[Given data]
◆ ◆ ◆ ◆ ◆ ◆ ◆
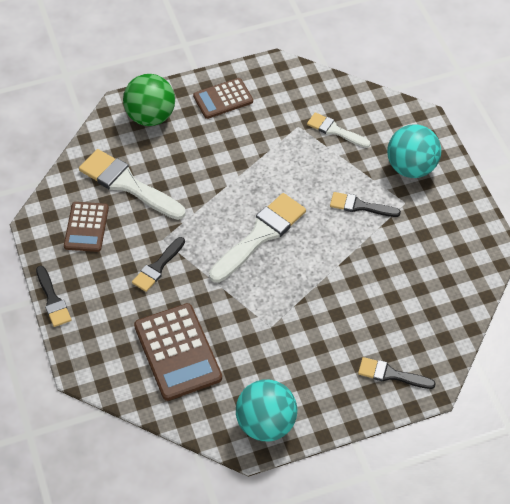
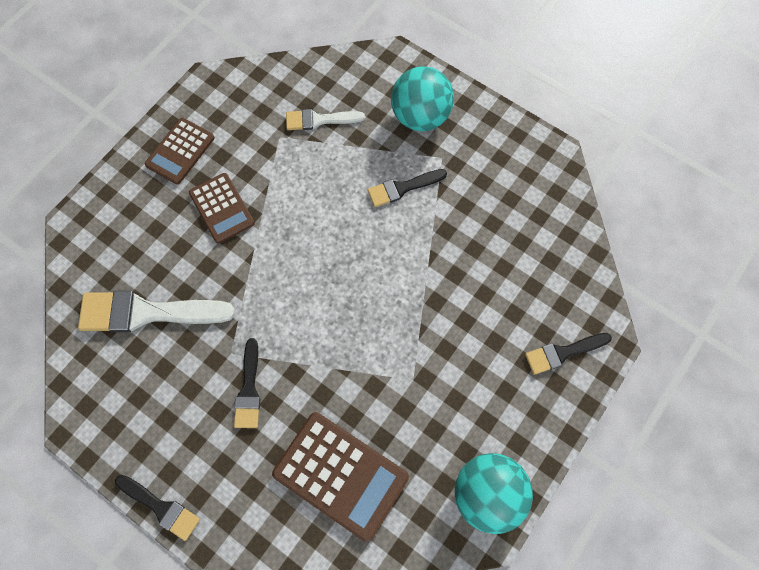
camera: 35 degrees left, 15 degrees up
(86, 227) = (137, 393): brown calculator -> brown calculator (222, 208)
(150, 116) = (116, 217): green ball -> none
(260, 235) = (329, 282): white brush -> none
◆ ◆ ◆ ◆ ◆ ◆ ◆
[Problem] Repeat the material above exactly. Leave every picture out of it.

[Written answer]
camera: 35 degrees left, 15 degrees up
(86, 227) = (137, 393): brown calculator -> brown calculator (222, 208)
(150, 116) = (116, 217): green ball -> none
(260, 235) = (329, 282): white brush -> none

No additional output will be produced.